Below are entries. Copy exactly the lines running from the line that holds "SONAR3 pin ECHO: D5 -> D6" to the line that holds "AUDIO1 pin BUSY: A6 -> D13", with both ends included.

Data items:
——————————

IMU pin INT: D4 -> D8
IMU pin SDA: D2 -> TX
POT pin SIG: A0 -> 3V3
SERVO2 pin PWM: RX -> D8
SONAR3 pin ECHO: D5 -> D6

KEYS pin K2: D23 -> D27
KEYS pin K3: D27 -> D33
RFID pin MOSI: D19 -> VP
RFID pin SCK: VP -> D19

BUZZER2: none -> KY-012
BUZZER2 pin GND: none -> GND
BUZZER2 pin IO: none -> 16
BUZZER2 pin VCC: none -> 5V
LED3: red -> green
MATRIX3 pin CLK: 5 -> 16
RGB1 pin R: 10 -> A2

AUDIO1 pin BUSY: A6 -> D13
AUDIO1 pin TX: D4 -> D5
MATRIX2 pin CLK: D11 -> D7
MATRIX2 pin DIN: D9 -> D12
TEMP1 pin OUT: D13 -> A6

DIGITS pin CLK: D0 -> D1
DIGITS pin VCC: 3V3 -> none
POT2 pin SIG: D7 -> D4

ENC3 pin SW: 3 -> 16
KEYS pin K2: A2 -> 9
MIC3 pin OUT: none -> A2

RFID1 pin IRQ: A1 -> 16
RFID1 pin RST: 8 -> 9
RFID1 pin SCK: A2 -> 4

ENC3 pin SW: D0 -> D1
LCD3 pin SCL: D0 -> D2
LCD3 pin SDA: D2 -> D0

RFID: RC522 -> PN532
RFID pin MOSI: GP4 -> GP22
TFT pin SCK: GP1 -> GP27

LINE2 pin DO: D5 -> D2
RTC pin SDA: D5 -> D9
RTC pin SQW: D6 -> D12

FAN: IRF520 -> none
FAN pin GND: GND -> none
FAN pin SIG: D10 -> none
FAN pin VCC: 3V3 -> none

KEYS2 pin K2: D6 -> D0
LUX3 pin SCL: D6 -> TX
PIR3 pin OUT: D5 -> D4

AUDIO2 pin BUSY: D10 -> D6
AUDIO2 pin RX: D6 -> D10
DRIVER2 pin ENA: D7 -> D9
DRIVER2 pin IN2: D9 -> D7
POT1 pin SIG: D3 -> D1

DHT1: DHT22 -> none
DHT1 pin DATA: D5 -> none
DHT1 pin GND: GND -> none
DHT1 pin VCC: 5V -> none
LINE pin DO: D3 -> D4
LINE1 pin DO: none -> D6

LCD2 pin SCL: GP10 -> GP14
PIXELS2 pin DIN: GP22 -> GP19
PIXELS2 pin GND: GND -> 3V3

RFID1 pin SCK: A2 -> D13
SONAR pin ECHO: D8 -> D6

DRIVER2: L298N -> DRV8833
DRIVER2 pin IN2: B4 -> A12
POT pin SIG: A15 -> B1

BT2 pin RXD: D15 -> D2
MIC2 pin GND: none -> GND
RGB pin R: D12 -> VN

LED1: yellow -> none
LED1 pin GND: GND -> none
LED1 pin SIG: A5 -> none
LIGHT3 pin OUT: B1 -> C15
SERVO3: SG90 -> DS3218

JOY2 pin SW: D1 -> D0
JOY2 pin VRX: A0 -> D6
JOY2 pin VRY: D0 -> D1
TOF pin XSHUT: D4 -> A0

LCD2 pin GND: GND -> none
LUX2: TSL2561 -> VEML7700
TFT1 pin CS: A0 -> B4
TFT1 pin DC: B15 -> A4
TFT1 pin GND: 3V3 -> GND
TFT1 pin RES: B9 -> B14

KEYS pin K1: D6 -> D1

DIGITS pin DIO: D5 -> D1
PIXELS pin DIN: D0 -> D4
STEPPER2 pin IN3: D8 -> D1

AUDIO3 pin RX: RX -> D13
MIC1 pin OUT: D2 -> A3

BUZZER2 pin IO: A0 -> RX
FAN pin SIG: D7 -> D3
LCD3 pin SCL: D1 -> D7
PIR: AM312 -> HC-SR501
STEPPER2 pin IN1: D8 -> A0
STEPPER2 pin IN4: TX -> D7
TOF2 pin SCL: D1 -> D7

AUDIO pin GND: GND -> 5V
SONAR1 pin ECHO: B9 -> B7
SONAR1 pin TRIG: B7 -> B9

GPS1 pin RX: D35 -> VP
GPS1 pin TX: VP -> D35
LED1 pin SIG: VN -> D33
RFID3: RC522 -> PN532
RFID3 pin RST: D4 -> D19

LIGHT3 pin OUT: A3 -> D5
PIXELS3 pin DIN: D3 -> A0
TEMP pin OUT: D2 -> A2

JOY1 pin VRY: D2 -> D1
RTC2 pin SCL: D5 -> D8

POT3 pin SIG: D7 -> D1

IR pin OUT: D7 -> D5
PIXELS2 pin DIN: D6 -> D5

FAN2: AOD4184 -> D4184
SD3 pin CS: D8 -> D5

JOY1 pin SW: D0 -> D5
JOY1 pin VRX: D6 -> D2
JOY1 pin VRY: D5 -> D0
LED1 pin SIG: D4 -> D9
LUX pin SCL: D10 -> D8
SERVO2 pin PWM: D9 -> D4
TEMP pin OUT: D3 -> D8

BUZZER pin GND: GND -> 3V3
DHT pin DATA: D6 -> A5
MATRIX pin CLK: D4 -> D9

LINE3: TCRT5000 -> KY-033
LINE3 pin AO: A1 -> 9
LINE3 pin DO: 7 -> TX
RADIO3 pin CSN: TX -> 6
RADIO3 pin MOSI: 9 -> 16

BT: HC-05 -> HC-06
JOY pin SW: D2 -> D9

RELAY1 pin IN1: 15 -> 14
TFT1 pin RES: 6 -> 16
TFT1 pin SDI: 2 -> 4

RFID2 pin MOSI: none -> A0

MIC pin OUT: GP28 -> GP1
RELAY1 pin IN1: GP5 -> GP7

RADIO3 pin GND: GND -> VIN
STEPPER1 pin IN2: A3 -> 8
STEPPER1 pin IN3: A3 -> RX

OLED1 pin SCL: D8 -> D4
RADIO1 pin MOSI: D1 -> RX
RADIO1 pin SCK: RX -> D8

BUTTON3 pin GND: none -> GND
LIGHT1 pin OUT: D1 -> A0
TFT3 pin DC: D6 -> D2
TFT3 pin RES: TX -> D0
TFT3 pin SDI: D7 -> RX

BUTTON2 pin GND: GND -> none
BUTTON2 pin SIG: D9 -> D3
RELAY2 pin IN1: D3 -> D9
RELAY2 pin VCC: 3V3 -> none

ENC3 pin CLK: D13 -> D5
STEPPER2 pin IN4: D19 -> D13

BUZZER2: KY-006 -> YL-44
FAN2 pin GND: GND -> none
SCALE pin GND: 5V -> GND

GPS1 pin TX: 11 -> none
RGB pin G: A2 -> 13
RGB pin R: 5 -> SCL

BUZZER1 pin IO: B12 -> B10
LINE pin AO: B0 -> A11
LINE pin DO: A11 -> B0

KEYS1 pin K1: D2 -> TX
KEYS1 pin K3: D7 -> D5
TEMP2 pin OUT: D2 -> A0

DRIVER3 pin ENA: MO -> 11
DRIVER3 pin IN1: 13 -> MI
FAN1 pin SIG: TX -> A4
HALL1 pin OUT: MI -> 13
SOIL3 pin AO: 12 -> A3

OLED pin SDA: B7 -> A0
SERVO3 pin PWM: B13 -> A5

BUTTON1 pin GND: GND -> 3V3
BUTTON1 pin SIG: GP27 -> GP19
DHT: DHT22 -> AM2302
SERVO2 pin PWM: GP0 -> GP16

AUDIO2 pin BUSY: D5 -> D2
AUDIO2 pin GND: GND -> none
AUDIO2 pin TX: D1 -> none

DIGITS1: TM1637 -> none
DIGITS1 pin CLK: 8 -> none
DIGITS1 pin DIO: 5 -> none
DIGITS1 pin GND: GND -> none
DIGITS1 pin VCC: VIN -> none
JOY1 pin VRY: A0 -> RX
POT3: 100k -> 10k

——————————

Solution for this exercise:
SONAR3 pin ECHO: D5 -> D6

KEYS pin K2: D23 -> D27
KEYS pin K3: D27 -> D33
RFID pin MOSI: D19 -> VP
RFID pin SCK: VP -> D19

BUZZER2: none -> KY-012
BUZZER2 pin GND: none -> GND
BUZZER2 pin IO: none -> 16
BUZZER2 pin VCC: none -> 5V
LED3: red -> green
MATRIX3 pin CLK: 5 -> 16
RGB1 pin R: 10 -> A2

AUDIO1 pin BUSY: A6 -> D13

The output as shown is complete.